(DATA TO EXAMINE)
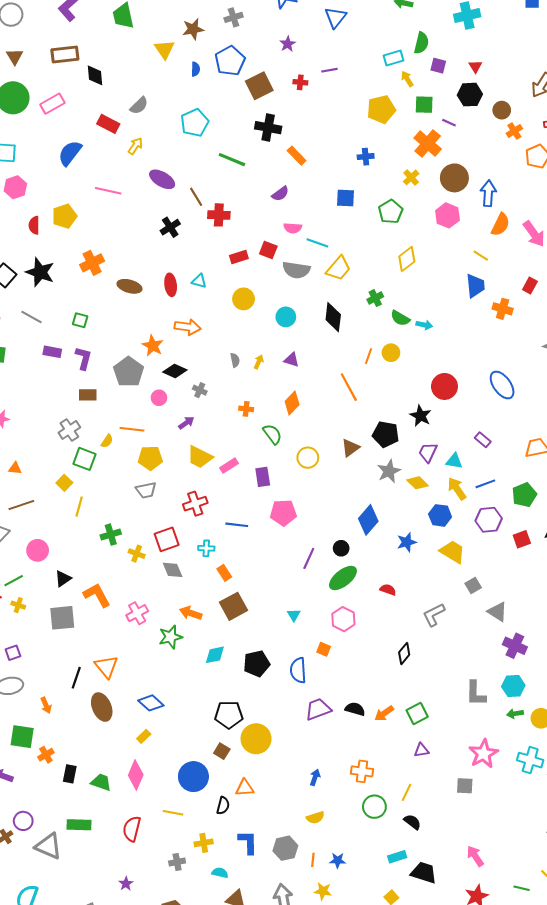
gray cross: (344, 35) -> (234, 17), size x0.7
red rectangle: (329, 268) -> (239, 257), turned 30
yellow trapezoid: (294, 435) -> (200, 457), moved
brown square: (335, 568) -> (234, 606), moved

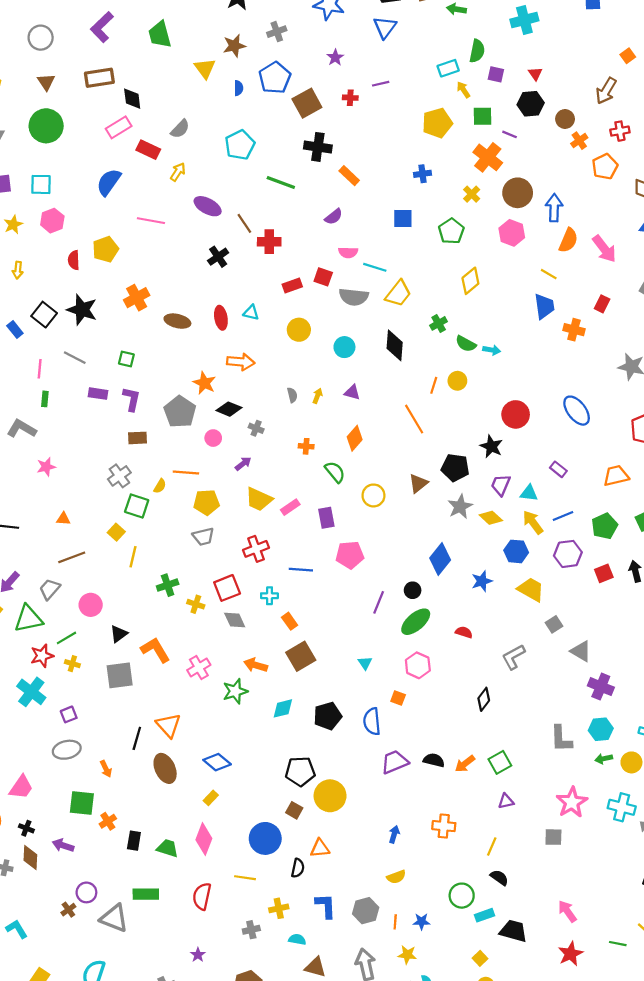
pink rectangle: (52, 104) -> (119, 127), moved
green circle: (374, 807) -> (462, 896), moved

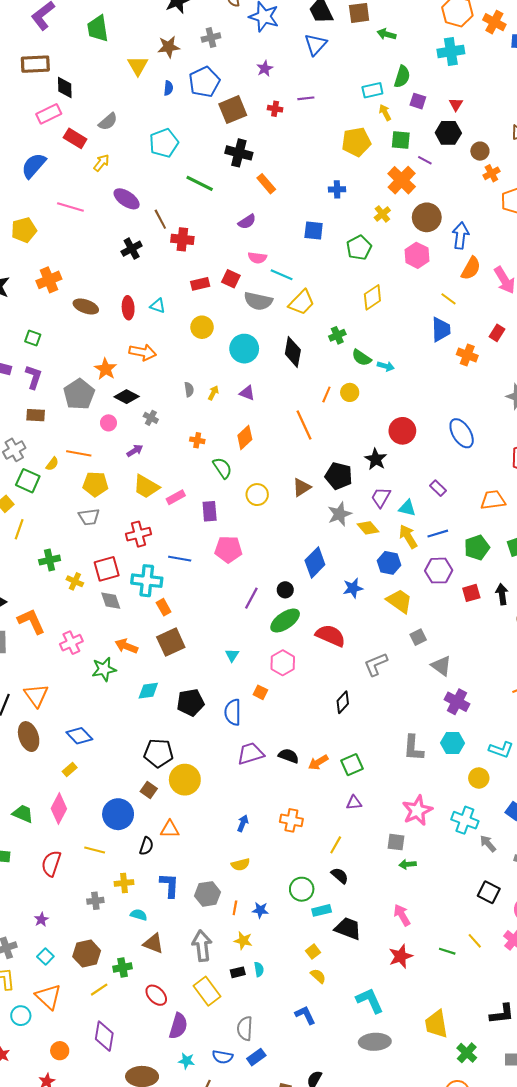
cyan circle: (344, 347) -> (244, 349), size x1.4
cyan cross: (269, 596) -> (147, 581), size x1.8
red semicircle: (464, 632) -> (330, 636), size x1.8
green arrow: (604, 759) -> (407, 864), moved

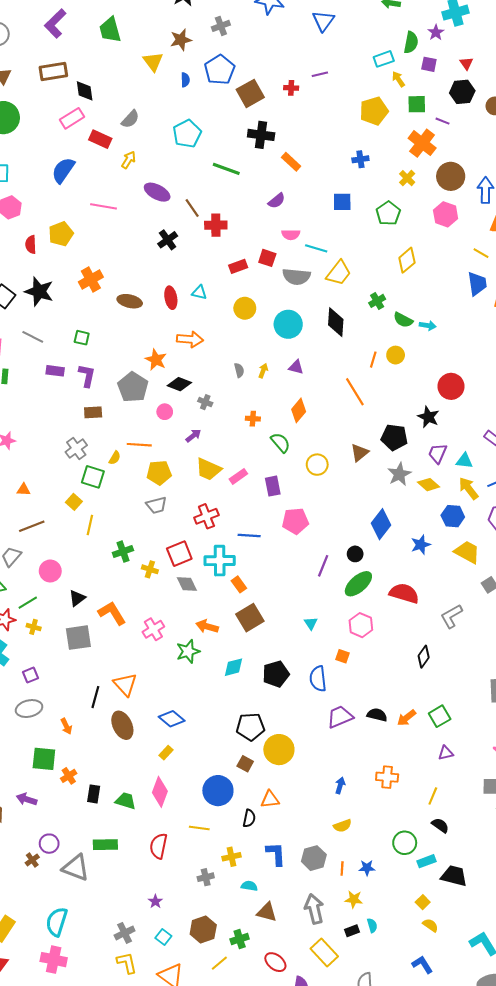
purple star: (265, 68) -> (436, 32), moved

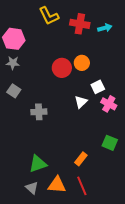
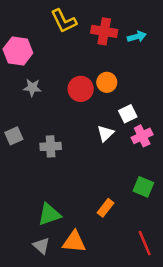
gray star: (13, 63) -> (32, 88), moved
gray square: (14, 91) -> (14, 136), moved, turned 32
pink cross: (109, 104) -> (142, 136), turned 35
red line: (82, 186) -> (145, 243), moved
(End DATA TO EXAMINE)
## YOUR INSTRUCTIONS
Repeat exactly the lines from the one containing "pink cross: (109, 104)" through the last line of the records above, both included, and nothing else.

## ANSWER TO THIS EXERCISE
pink cross: (109, 104) -> (142, 136), turned 35
red line: (82, 186) -> (145, 243), moved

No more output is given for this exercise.